BEGIN INFORMATION SHOWN
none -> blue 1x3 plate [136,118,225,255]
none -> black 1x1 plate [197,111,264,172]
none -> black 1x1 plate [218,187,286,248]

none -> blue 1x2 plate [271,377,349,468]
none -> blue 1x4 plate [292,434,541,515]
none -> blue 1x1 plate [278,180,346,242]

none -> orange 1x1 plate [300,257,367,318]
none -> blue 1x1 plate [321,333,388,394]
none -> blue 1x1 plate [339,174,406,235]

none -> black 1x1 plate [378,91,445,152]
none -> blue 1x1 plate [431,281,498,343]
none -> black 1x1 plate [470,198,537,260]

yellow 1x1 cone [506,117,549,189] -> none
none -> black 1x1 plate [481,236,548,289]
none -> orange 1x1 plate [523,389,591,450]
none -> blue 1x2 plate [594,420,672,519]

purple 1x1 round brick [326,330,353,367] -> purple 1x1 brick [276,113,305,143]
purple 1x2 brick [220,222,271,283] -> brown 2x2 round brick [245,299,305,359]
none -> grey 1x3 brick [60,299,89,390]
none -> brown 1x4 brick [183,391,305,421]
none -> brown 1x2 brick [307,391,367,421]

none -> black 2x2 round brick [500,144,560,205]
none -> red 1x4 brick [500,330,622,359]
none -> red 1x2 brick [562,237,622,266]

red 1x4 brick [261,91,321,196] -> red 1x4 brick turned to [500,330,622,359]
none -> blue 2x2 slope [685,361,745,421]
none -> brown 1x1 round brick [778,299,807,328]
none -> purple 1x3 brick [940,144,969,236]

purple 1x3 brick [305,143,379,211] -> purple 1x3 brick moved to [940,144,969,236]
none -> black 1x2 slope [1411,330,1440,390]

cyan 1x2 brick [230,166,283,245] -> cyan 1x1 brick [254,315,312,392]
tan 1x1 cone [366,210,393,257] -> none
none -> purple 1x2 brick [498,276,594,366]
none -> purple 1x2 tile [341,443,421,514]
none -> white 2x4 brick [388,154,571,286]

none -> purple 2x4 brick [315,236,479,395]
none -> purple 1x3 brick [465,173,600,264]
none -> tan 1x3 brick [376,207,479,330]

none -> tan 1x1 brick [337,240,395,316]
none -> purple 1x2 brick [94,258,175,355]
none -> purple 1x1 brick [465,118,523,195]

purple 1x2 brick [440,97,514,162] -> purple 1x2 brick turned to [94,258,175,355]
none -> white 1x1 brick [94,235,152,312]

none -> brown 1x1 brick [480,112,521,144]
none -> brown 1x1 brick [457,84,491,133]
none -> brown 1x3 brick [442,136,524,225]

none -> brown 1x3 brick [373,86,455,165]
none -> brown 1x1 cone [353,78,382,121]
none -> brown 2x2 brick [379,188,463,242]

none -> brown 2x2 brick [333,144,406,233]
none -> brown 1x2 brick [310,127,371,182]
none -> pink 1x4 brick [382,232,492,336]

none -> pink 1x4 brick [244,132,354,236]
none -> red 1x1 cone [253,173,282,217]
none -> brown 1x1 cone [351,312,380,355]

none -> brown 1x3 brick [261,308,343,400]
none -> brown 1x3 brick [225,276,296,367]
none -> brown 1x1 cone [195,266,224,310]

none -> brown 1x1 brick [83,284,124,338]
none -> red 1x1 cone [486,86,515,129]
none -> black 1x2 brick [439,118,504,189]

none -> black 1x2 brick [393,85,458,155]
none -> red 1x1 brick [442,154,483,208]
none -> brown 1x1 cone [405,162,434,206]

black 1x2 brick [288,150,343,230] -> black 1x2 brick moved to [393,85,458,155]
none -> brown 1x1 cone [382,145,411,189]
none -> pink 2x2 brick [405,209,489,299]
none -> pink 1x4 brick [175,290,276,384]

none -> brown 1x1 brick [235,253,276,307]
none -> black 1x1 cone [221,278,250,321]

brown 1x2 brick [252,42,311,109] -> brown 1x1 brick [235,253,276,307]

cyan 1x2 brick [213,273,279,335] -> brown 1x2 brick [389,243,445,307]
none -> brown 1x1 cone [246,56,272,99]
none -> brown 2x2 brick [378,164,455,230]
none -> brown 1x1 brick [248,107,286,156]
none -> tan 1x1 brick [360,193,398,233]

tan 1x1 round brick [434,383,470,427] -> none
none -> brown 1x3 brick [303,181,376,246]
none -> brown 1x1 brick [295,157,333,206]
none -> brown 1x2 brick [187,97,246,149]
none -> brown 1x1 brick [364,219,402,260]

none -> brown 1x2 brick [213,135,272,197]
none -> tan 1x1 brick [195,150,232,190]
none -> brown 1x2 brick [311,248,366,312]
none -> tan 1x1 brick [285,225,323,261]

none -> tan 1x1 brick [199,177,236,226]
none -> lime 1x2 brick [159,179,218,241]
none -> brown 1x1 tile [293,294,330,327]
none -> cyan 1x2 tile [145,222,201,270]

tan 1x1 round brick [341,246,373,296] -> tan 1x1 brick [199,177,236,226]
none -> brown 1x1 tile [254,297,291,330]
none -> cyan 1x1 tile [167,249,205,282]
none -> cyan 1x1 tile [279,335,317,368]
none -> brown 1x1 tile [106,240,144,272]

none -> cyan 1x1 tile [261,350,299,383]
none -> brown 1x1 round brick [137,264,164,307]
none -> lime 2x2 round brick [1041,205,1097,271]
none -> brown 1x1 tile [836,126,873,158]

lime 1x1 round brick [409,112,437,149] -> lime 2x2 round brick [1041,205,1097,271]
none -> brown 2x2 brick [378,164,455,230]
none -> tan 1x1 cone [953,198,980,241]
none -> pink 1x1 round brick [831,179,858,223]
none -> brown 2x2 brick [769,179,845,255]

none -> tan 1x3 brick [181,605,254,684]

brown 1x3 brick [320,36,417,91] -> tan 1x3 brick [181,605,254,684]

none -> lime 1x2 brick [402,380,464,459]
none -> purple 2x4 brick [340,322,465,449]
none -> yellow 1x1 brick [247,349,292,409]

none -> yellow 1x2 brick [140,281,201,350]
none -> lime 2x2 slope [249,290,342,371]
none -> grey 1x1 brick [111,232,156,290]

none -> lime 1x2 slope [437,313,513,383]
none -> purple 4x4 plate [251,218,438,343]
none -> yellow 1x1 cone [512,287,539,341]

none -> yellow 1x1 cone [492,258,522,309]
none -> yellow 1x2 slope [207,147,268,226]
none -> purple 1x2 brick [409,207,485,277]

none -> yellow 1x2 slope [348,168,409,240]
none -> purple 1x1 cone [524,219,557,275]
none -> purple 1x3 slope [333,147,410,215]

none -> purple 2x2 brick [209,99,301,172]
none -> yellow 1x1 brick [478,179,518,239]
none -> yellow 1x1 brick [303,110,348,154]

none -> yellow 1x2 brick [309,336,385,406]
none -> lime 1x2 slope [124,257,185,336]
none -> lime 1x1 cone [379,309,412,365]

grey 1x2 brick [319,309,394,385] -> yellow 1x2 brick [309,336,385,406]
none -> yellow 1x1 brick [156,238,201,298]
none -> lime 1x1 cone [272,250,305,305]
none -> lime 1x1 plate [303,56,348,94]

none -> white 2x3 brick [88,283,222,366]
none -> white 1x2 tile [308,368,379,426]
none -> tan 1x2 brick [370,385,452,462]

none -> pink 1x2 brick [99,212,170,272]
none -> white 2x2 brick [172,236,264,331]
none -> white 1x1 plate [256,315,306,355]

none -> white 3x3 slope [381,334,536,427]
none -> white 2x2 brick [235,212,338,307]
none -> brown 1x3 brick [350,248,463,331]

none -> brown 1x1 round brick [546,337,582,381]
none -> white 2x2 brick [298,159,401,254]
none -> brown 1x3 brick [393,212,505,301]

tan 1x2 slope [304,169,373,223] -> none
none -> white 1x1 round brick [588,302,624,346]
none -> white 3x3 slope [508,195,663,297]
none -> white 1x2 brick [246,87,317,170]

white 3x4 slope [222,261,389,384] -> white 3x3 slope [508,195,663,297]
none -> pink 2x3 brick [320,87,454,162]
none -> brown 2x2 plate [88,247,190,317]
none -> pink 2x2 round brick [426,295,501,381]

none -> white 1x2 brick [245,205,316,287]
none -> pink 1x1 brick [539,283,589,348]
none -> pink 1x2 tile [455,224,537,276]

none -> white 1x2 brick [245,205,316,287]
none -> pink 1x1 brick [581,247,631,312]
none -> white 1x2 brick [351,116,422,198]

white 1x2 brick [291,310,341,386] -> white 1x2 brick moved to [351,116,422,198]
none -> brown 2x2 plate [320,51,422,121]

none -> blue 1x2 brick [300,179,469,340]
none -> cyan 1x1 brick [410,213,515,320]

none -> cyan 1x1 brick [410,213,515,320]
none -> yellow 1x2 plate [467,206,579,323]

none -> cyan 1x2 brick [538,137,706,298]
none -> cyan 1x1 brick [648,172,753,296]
END INFORMATION SHOWN
* [REQUIRED WORK]
Write out exactly the lines that fall from the line with "none -> yellow 1x2 brick [140,281,201,350]" to the line with "none -> yellow 1x1 cone [492,258,522,309]" in the records above, keeping both ends.

* [COMPLETED TASK]
none -> yellow 1x2 brick [140,281,201,350]
none -> lime 2x2 slope [249,290,342,371]
none -> grey 1x1 brick [111,232,156,290]

none -> lime 1x2 slope [437,313,513,383]
none -> purple 4x4 plate [251,218,438,343]
none -> yellow 1x1 cone [512,287,539,341]

none -> yellow 1x1 cone [492,258,522,309]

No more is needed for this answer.